(Building changes across images)
== Segment start ==

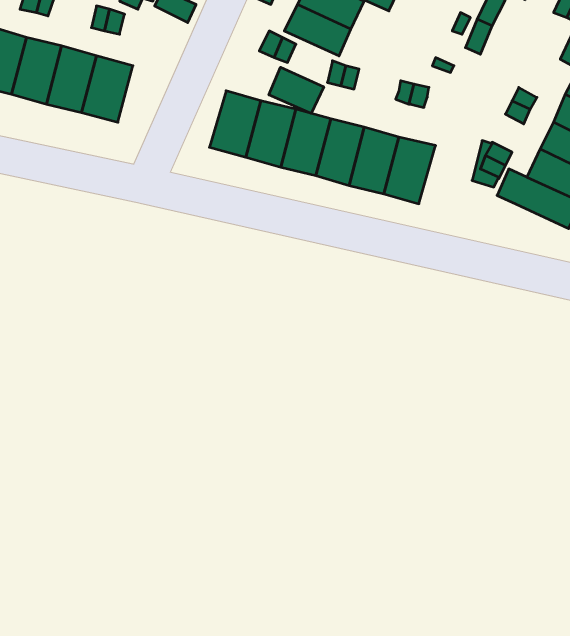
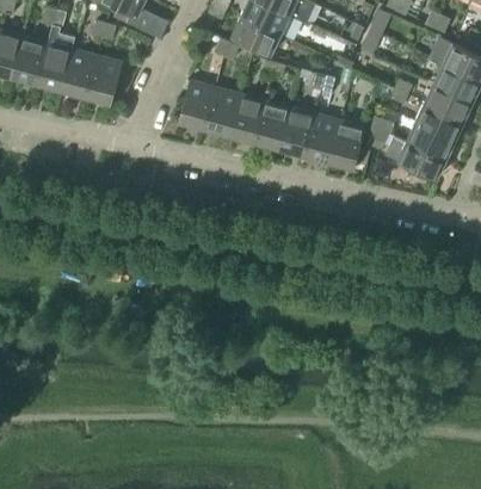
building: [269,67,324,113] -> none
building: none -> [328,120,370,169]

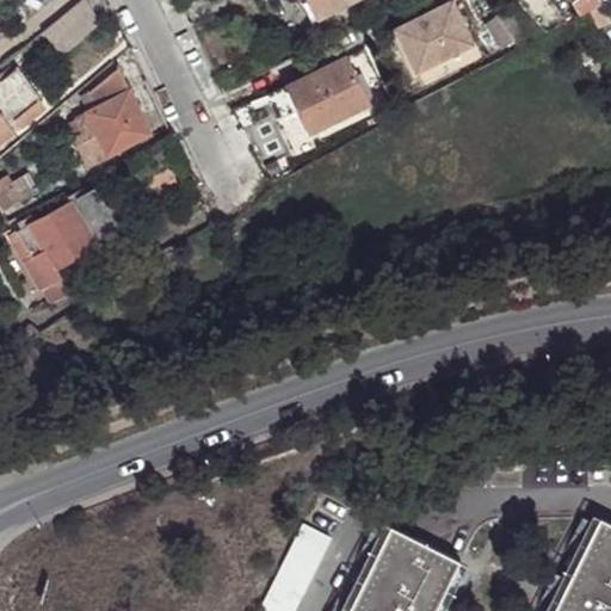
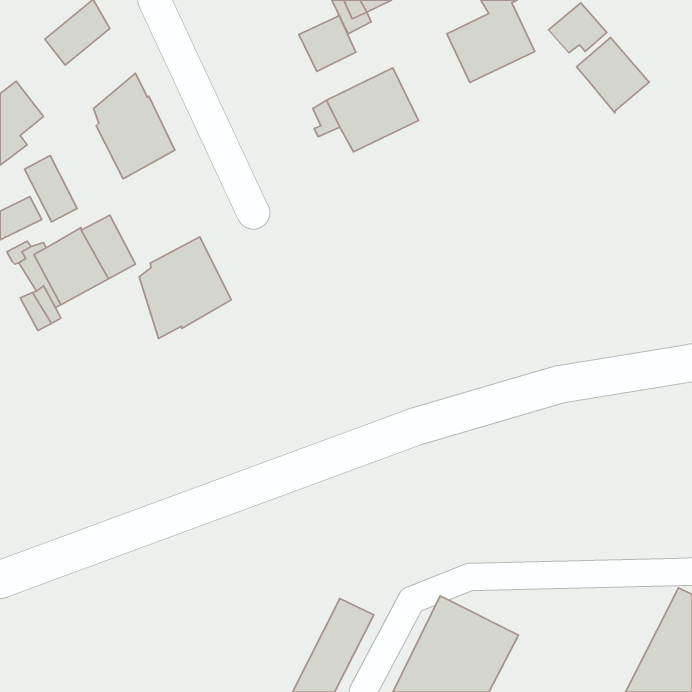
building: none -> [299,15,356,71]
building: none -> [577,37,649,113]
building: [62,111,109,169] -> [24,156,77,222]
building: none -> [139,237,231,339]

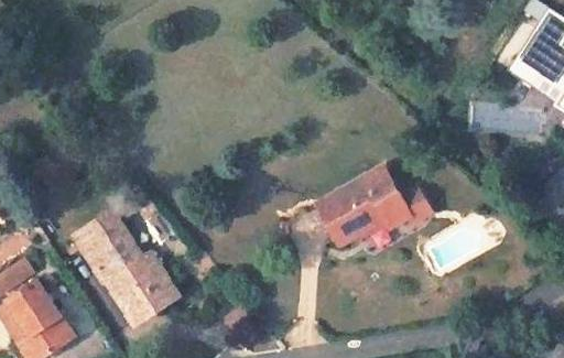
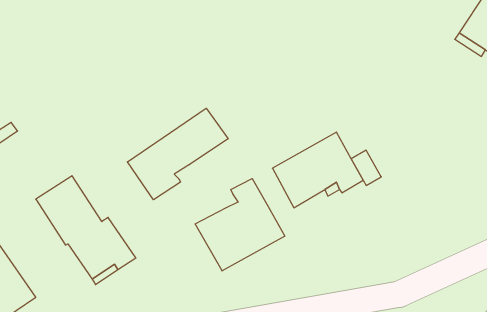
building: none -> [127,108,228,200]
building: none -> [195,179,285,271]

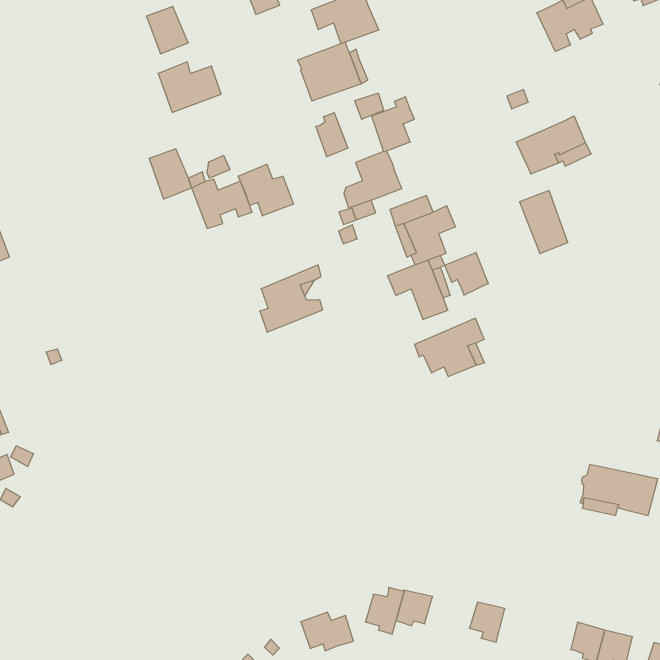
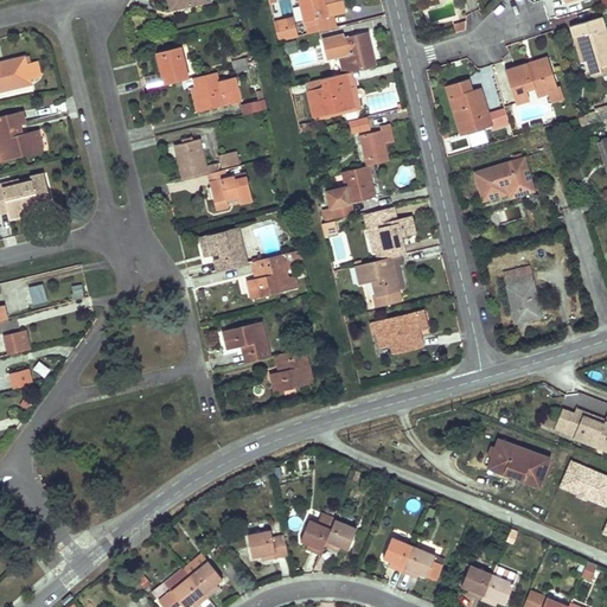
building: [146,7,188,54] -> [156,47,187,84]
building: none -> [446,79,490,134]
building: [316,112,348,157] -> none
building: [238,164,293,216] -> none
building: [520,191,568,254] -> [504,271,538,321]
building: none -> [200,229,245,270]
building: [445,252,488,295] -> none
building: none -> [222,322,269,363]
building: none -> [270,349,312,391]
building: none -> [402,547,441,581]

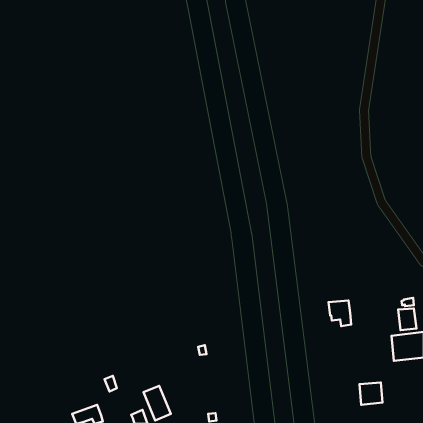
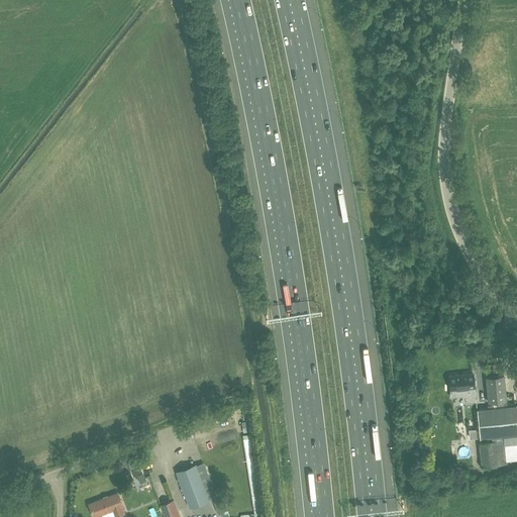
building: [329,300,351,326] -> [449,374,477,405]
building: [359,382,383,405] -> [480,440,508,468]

== Segment end ==
== Segment start ==

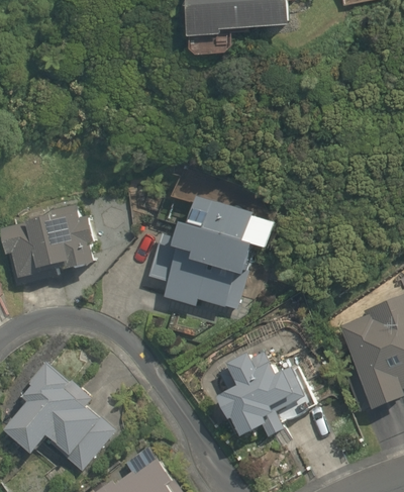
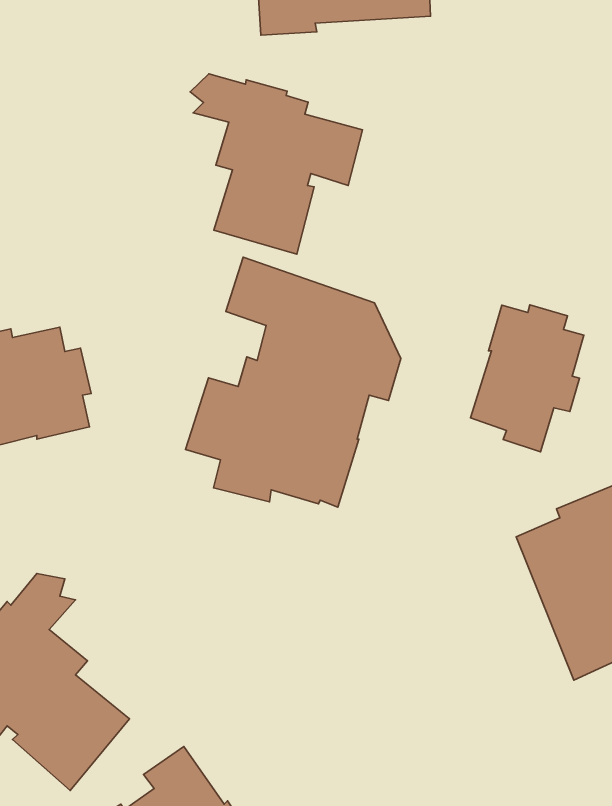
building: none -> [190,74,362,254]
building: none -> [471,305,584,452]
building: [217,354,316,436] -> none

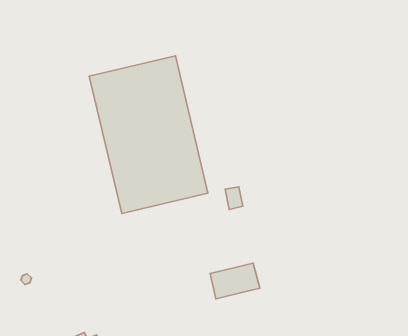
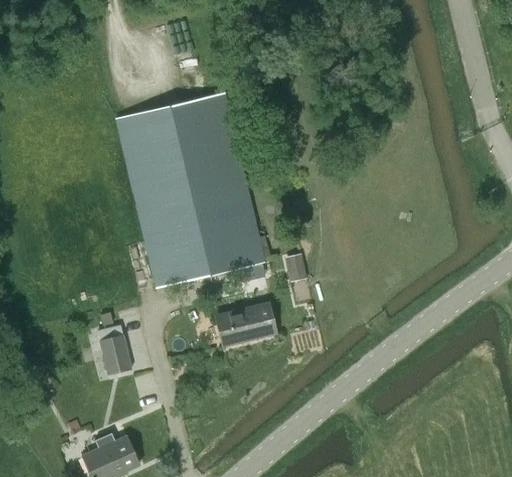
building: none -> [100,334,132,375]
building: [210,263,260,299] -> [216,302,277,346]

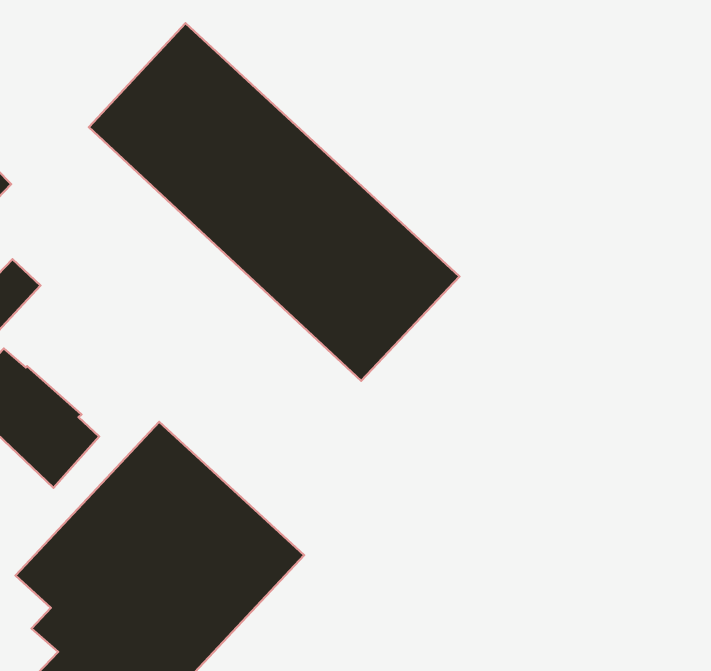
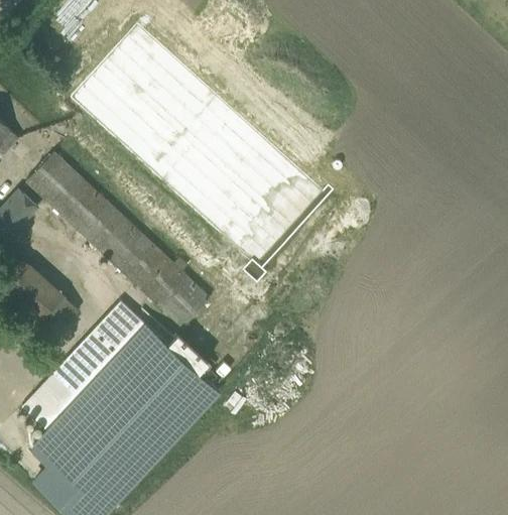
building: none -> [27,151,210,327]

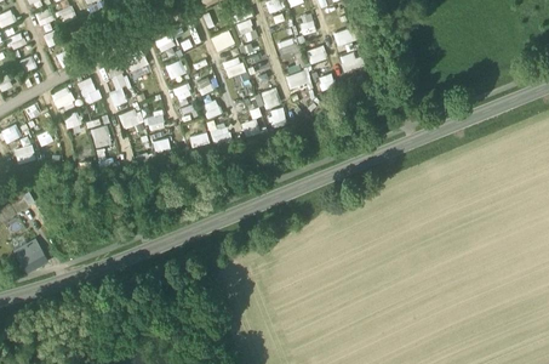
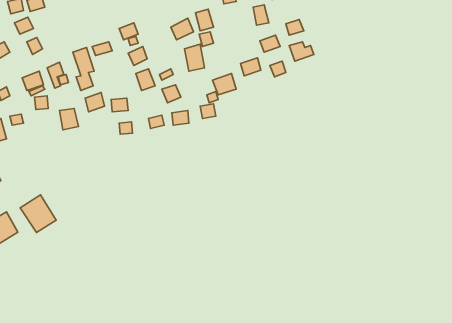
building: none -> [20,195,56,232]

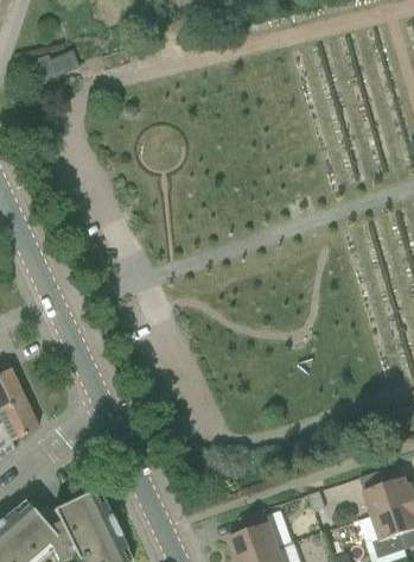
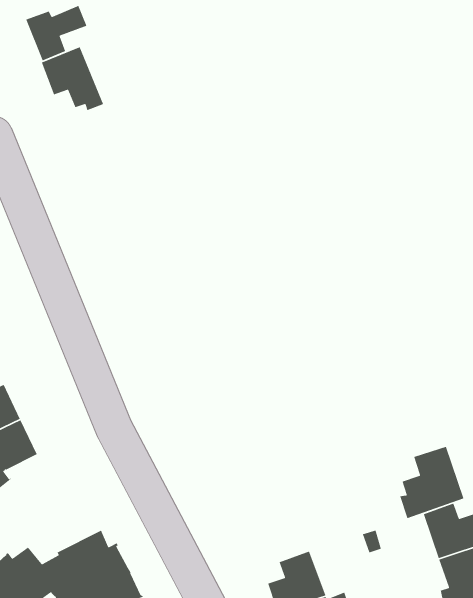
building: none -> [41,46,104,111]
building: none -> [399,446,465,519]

== Segment end ==

_EXERCISE_.
Beginning with the line above that contains "building: none -> [195,179,285,271]" and ending with the line that contains "building: [359,382,383,405] ->", quote each line exactly, keeping out the pictures.

_ANSWER TO THIS EXERCISE_.
building: none -> [195,179,285,271]

building: [146,7,188,54] -> [156,47,187,84]
building: none -> [446,79,490,134]
building: [316,112,348,157] -> none
building: [238,164,293,216] -> none
building: [520,191,568,254] -> [504,271,538,321]
building: none -> [200,229,245,270]
building: [445,252,488,295] -> none
building: none -> [222,322,269,363]
building: none -> [270,349,312,391]
building: none -> [402,547,441,581]

building: [329,300,351,326] -> [449,374,477,405]
building: [359,382,383,405] -> [480,440,508,468]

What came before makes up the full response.